● **What to produce**: What is needed is every line, exactly as given, from the line containing "(506, 340) = (470, 182): red" through the end of the data below.

● **Data shown**:
···

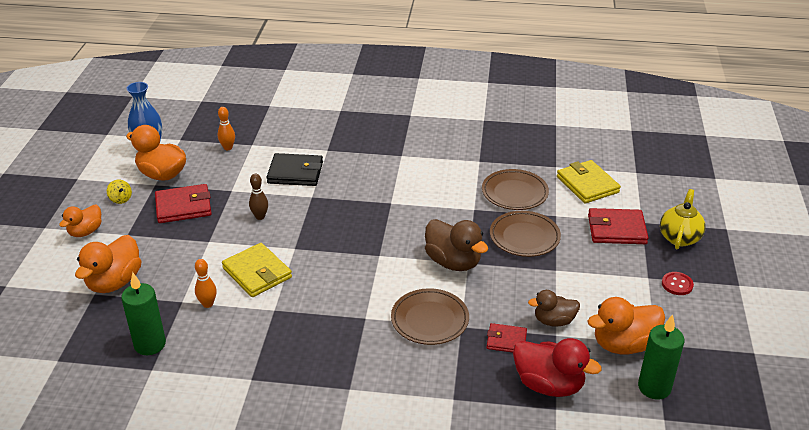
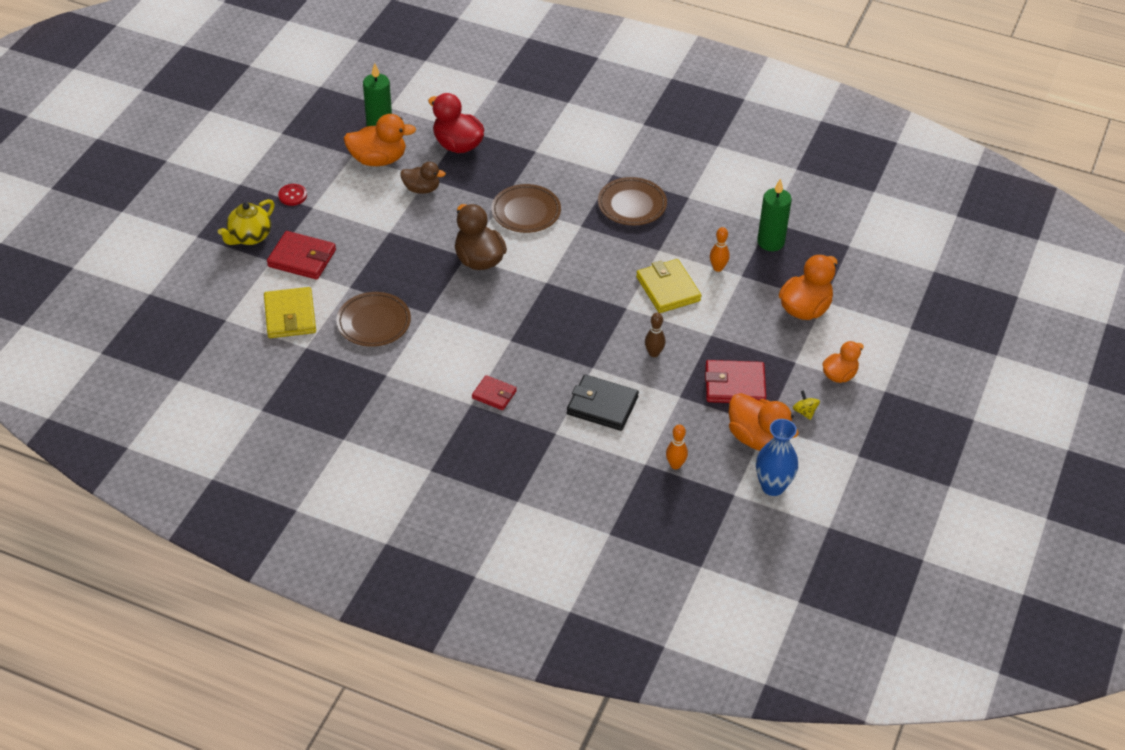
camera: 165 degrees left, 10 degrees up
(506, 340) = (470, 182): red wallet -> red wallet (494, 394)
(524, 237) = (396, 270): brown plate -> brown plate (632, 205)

···

● **Solution to this task**:
(506, 340) = (470, 182): red wallet -> red wallet (494, 394)
(524, 237) = (396, 270): brown plate -> brown plate (632, 205)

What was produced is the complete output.